## Directions
Your copy should hold exactly the lines from the one containing "RTC3 pin VCC: none -> VIN" through the last line of the entries, and no pictures.

START Dataset extract

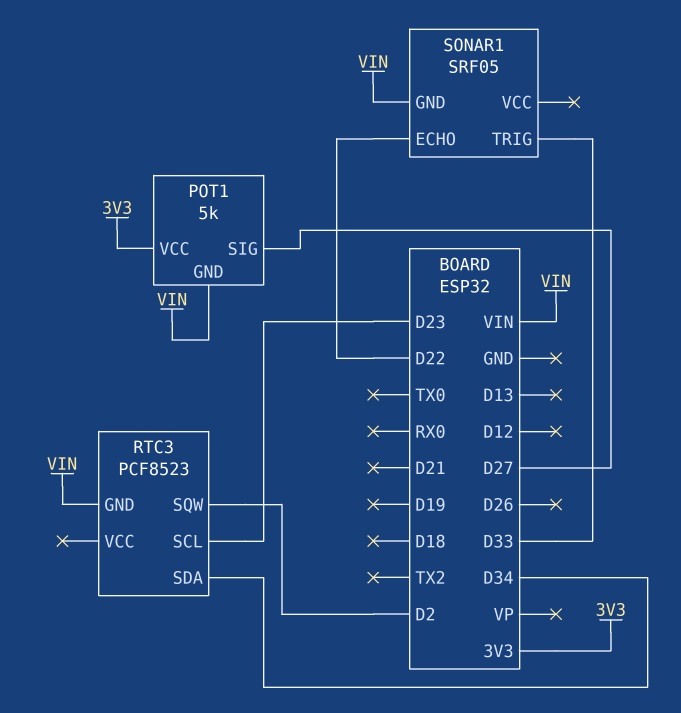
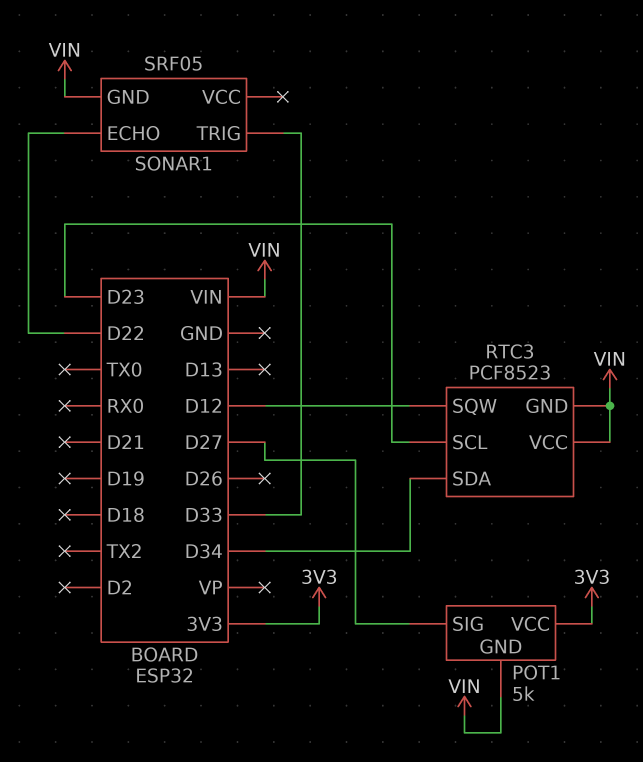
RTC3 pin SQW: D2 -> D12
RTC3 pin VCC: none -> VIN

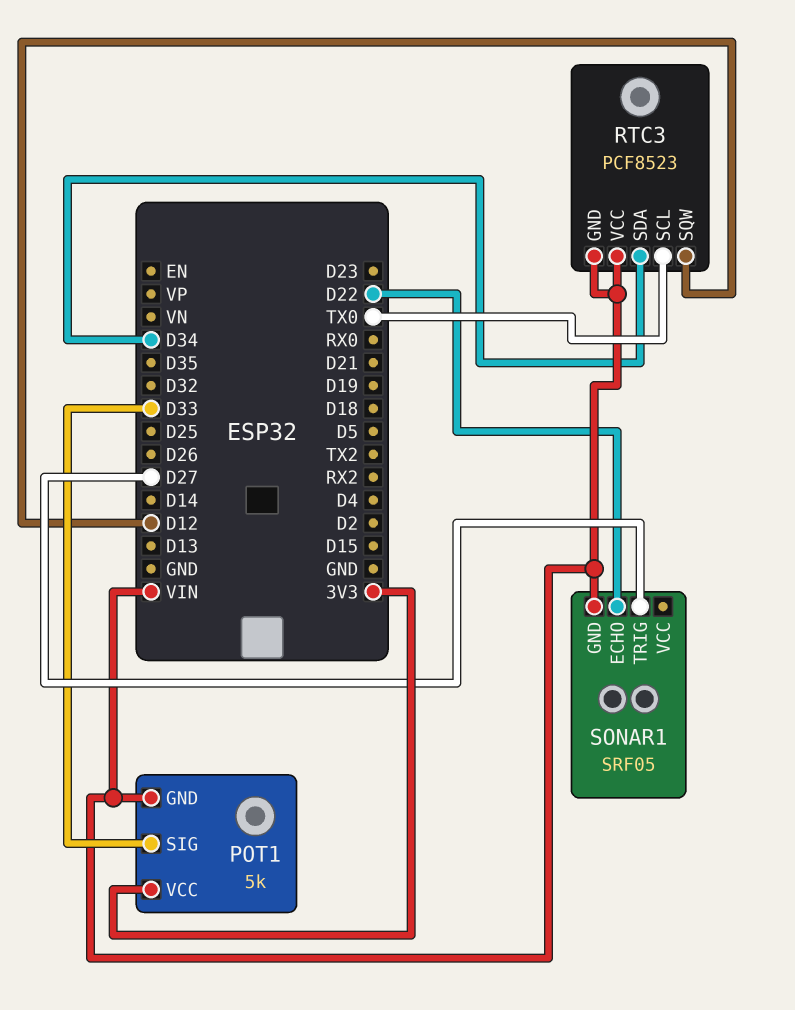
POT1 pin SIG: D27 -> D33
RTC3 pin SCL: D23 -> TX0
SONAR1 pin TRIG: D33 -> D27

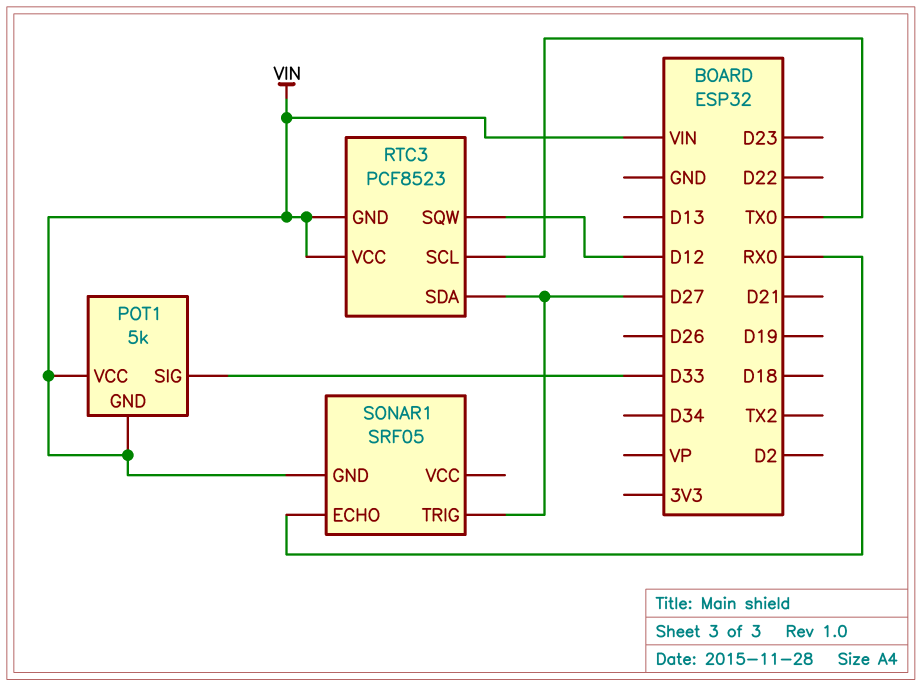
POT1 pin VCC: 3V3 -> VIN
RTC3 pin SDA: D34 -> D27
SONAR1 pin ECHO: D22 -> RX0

END Dataset extract

## Solution for this exercise
RTC3 pin VCC: none -> VIN

POT1 pin SIG: D27 -> D33
RTC3 pin SCL: D23 -> TX0
SONAR1 pin TRIG: D33 -> D27

POT1 pin VCC: 3V3 -> VIN
RTC3 pin SDA: D34 -> D27
SONAR1 pin ECHO: D22 -> RX0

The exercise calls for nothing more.